Only an exact repeat of the listing, without its images, counts as the answer.

START Study material

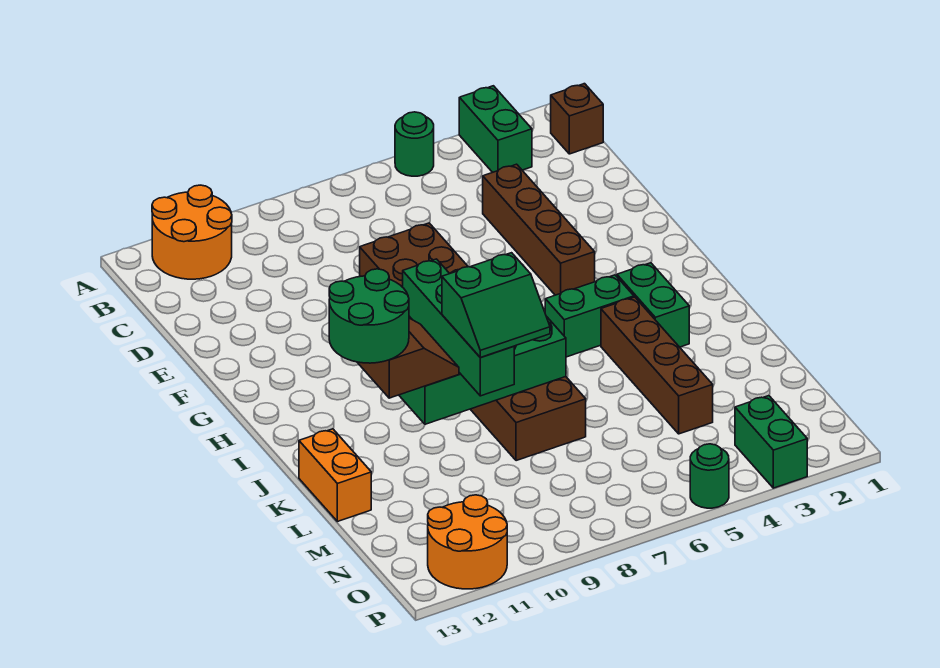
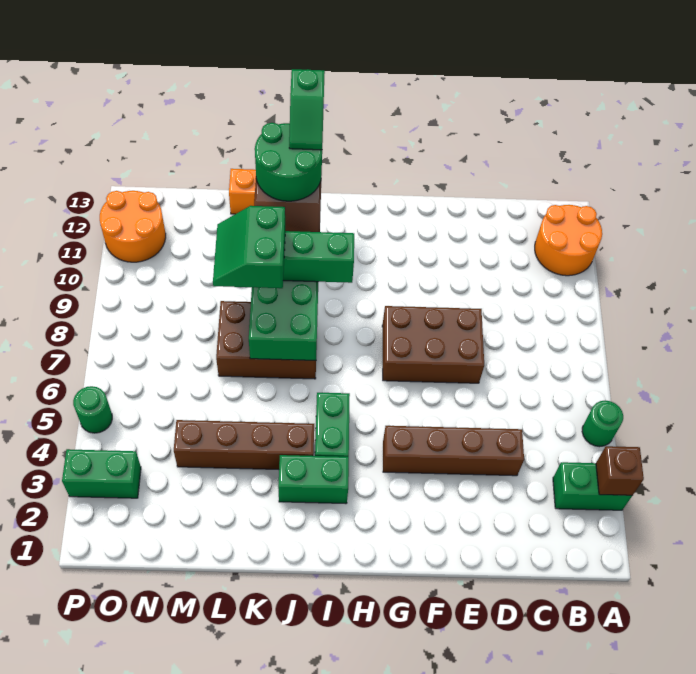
brown brick B1 level 1 -> brown brick A3 level 2
none -> green slope J12:J13 level 5 top 13

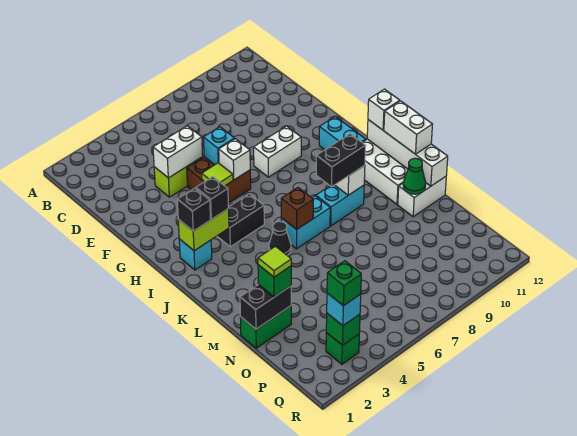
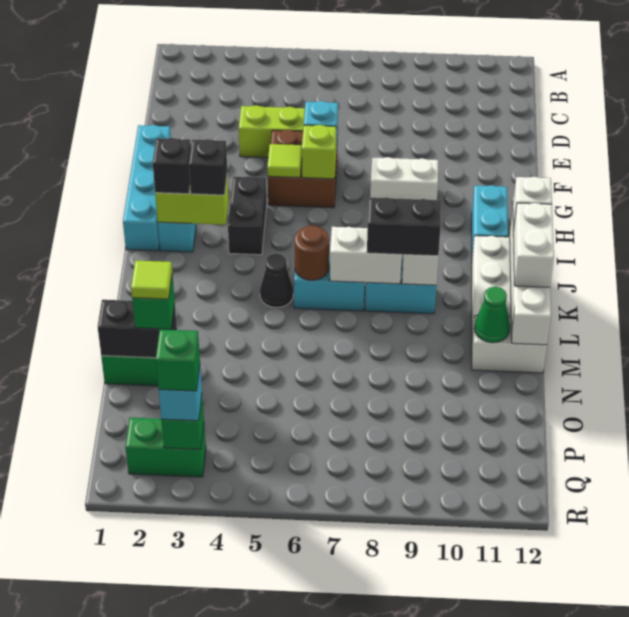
white brick E4:E5 level 2 -> white brick K7:K8 level 2
none -> cyan brick F1:I1 level 1
white brick G6 level 2 -> lime brick G6 level 2
black brick I4:I5 level 1 -> black brick H4:I4 level 1
brown brick K6 level 2 -> brown round brick K6 level 2
green brick Q3 level 1 -> green brick Q2:Q3 level 1

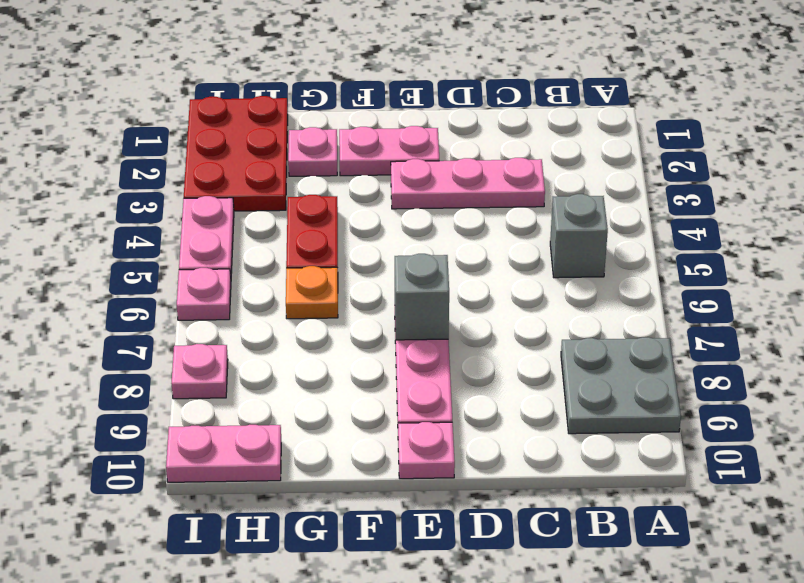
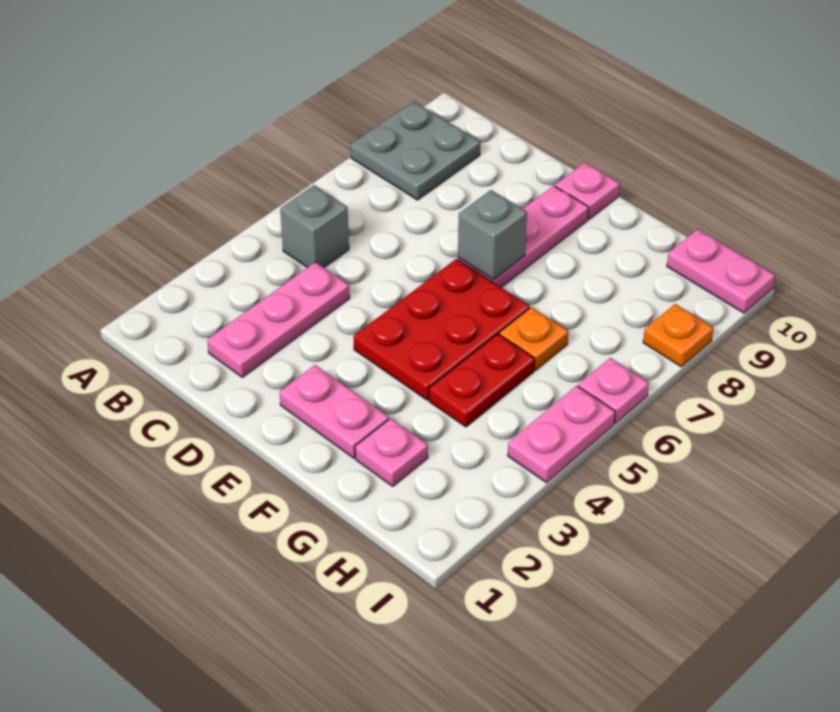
pink plate C3:E3 level 1 -> pink plate C2:C4 level 1
red plate H1:I3 level 1 -> red plate E4:F6 level 1
pink plate I8 level 1 -> orange plate I8 level 1

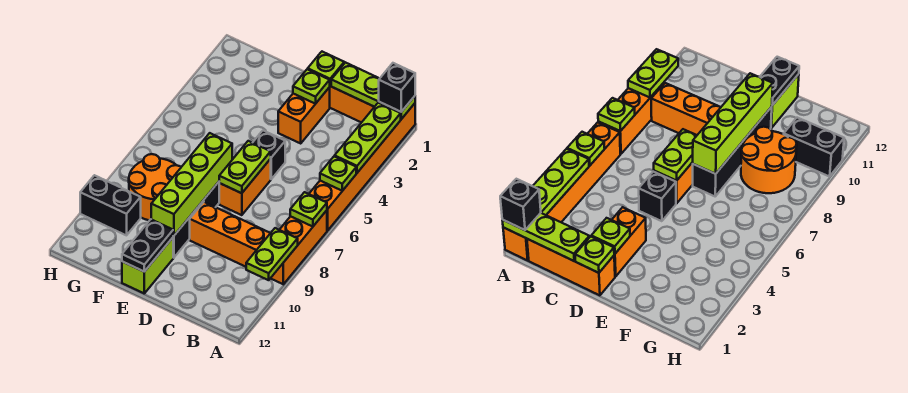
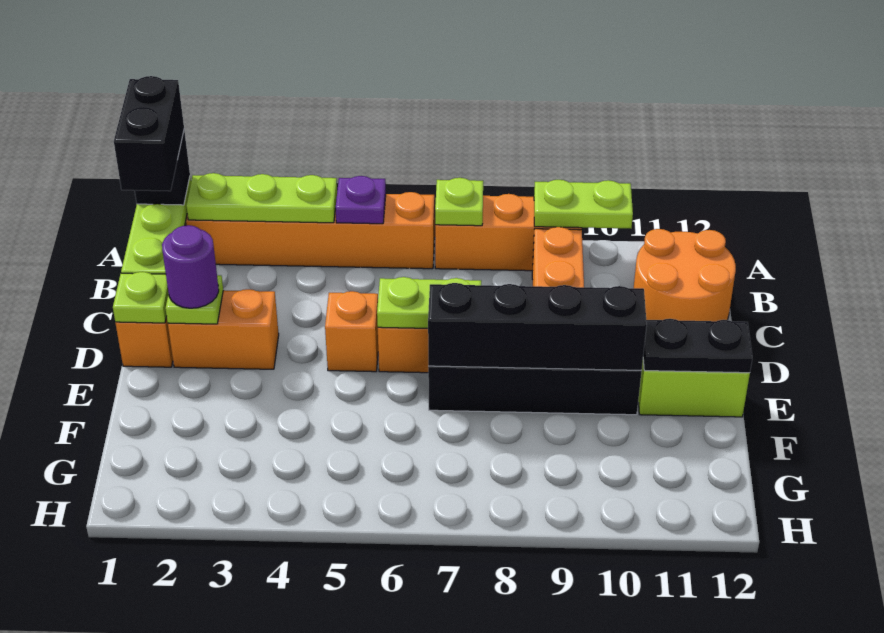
lime plate A5 level 2 -> purple plate A5 level 2
none -> purple round brick D2 level 3
black brick D5 level 1 -> orange brick D5 level 1
lime brick E7:E10 level 2 -> black brick E7:E10 level 2
orange round brick F8:G9 level 1 -> orange round brick B11:C12 level 1
black brick G10:H10 level 1 -> black brick A1:B1 level 4

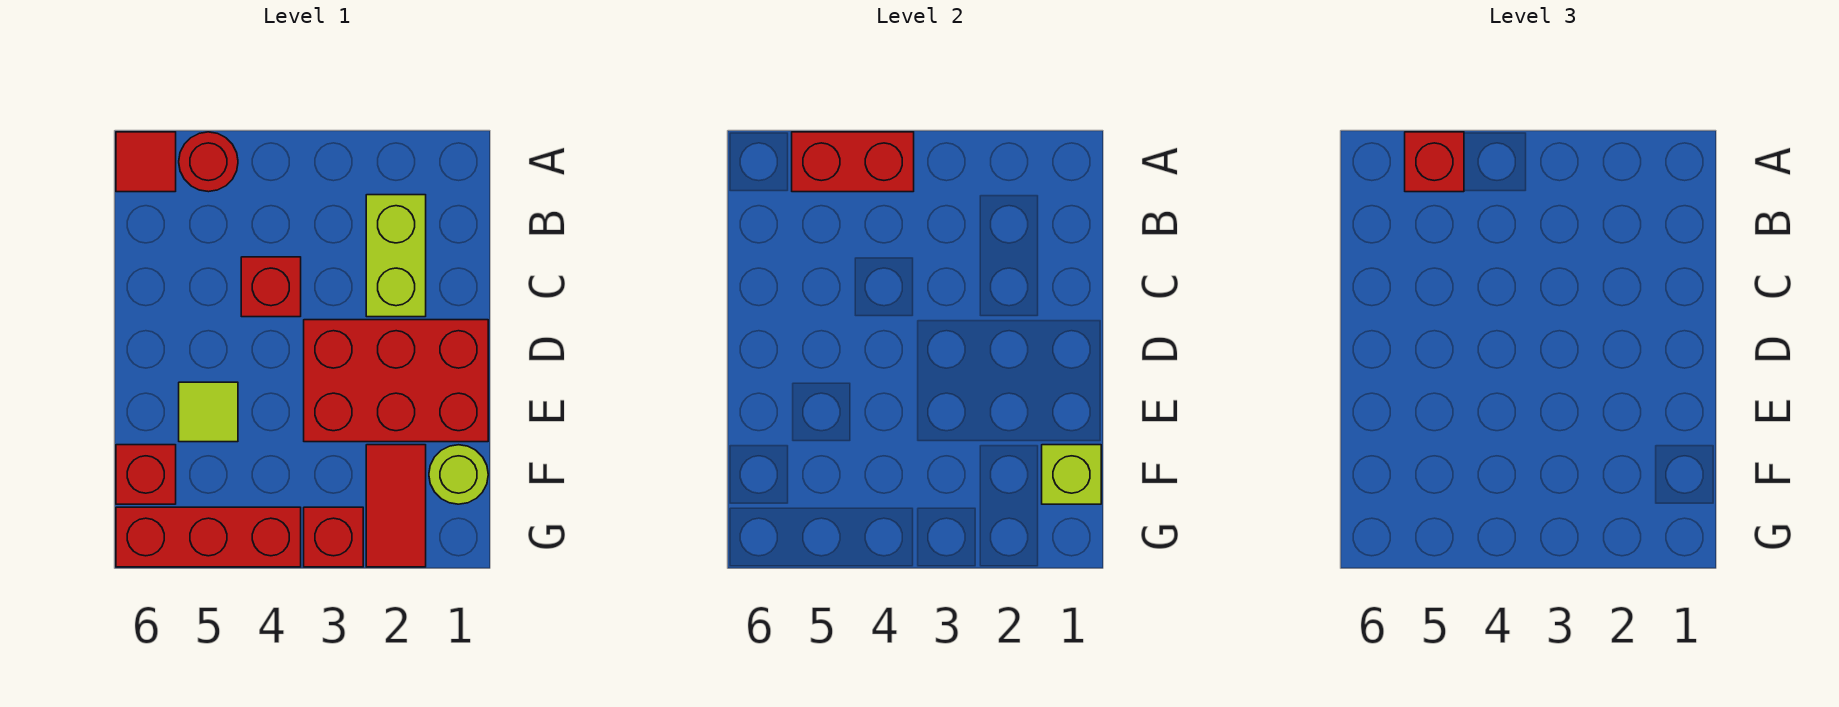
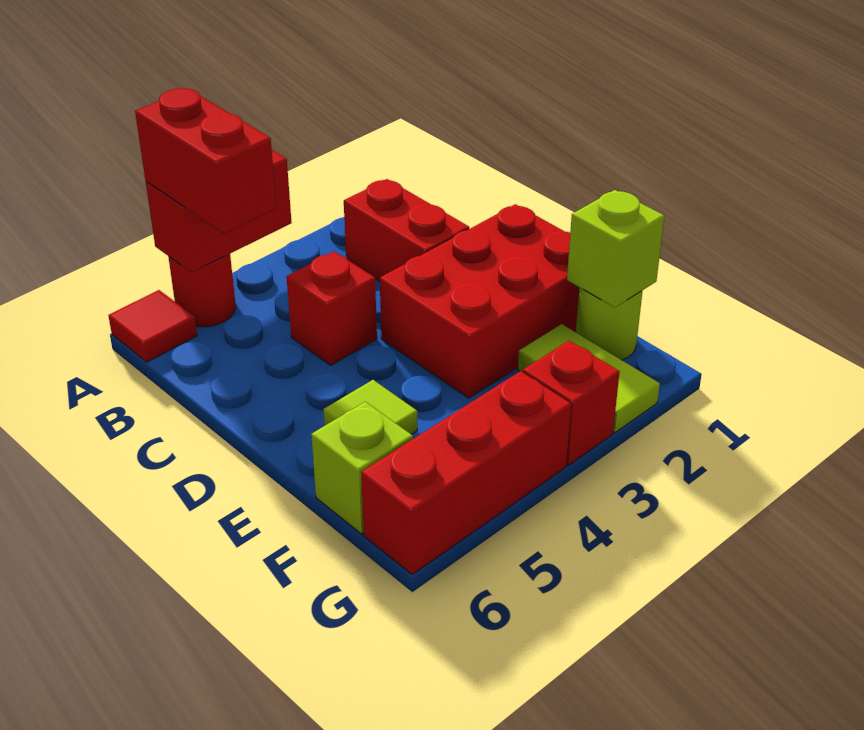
red brick A5 level 3 -> red brick A5:B5 level 3
lime brick B2:C2 level 1 -> red brick B2:C2 level 1
red tile F2:G2 level 1 -> lime tile F2:G2 level 1
red brick F6 level 1 -> lime brick F6 level 1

END Study material

◆ **Result of the task**:
brown brick B1 level 1 -> brown brick A3 level 2
none -> green slope J12:J13 level 5 top 13

white brick E4:E5 level 2 -> white brick K7:K8 level 2
none -> cyan brick F1:I1 level 1
white brick G6 level 2 -> lime brick G6 level 2
black brick I4:I5 level 1 -> black brick H4:I4 level 1
brown brick K6 level 2 -> brown round brick K6 level 2
green brick Q3 level 1 -> green brick Q2:Q3 level 1

pink plate C3:E3 level 1 -> pink plate C2:C4 level 1
red plate H1:I3 level 1 -> red plate E4:F6 level 1
pink plate I8 level 1 -> orange plate I8 level 1

lime plate A5 level 2 -> purple plate A5 level 2
none -> purple round brick D2 level 3
black brick D5 level 1 -> orange brick D5 level 1
lime brick E7:E10 level 2 -> black brick E7:E10 level 2
orange round brick F8:G9 level 1 -> orange round brick B11:C12 level 1
black brick G10:H10 level 1 -> black brick A1:B1 level 4

red brick A5 level 3 -> red brick A5:B5 level 3
lime brick B2:C2 level 1 -> red brick B2:C2 level 1
red tile F2:G2 level 1 -> lime tile F2:G2 level 1
red brick F6 level 1 -> lime brick F6 level 1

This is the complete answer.